(Beginning of Data records)

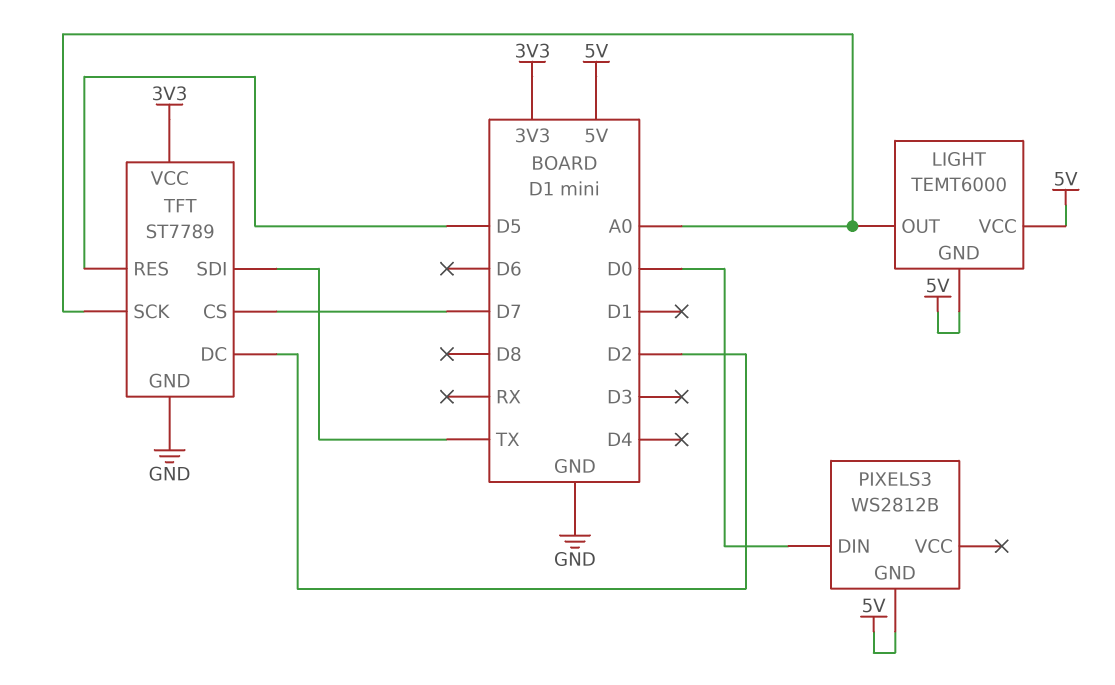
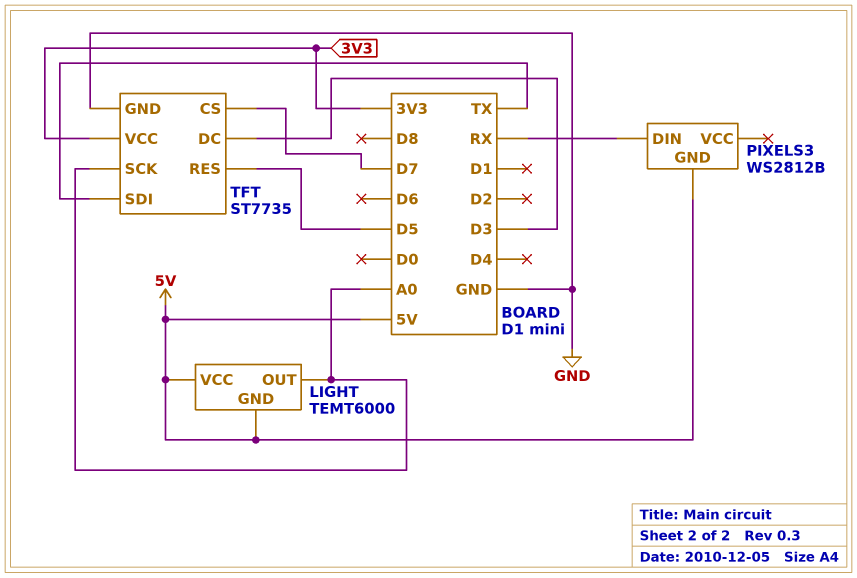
PIXELS3 pin DIN: D0 -> RX
TFT: ST7789 -> ST7735
TFT pin DC: D2 -> D3

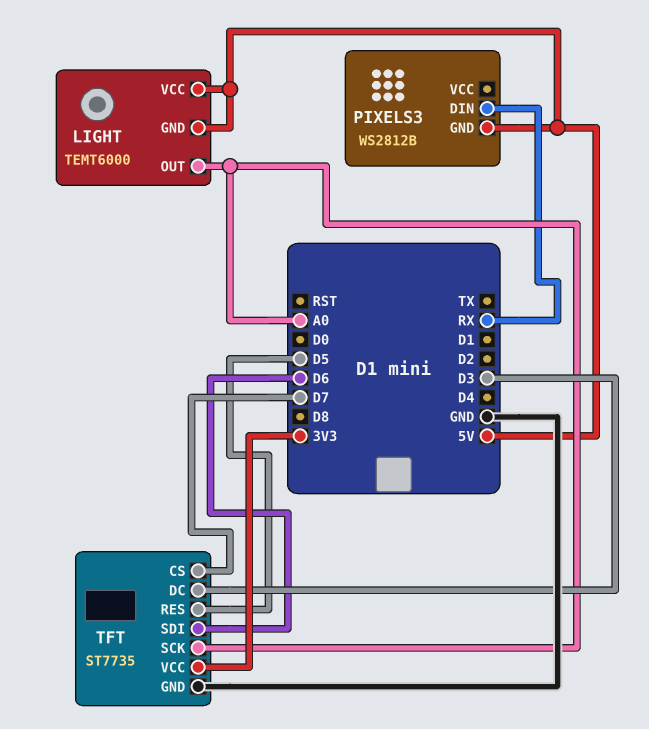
TFT pin SDI: TX -> D6

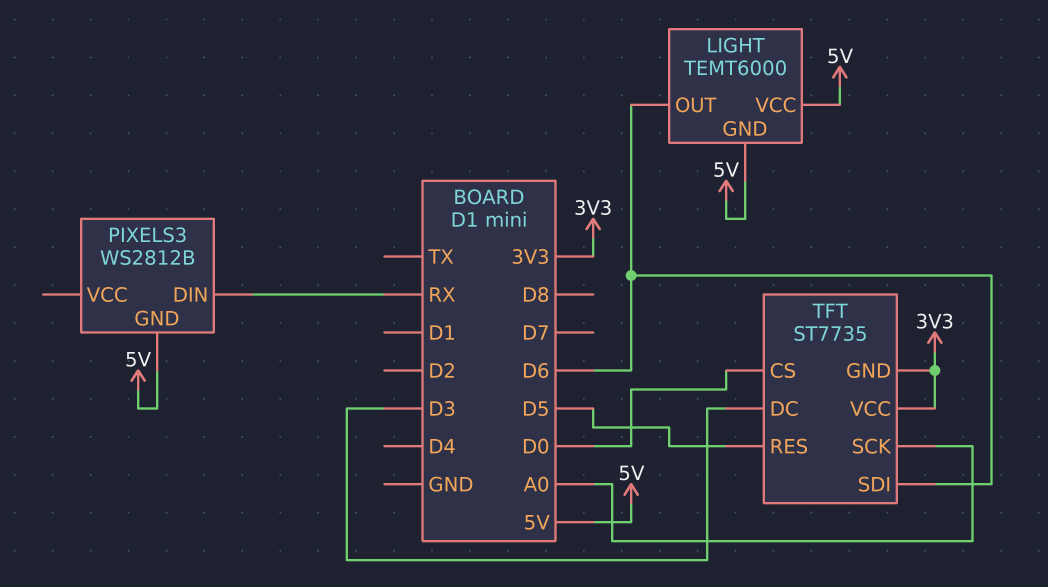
LIGHT pin OUT: A0 -> D6
TFT pin CS: D7 -> D0
TFT pin GND: GND -> 3V3

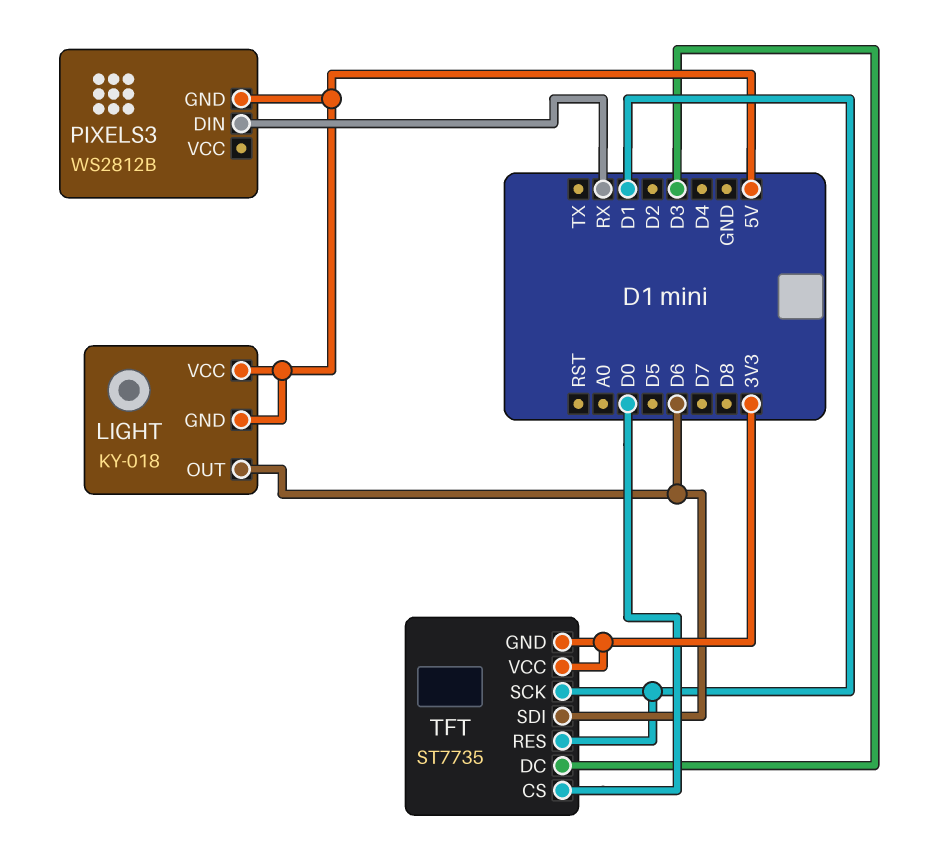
LIGHT: TEMT6000 -> KY-018
TFT pin RES: D5 -> D1
TFT pin SCK: A0 -> D1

(End of Data records)

> Work to complete
In how many lines of the data above does the word "LIGHT" occur? Only the number is wanted.

> Task output
2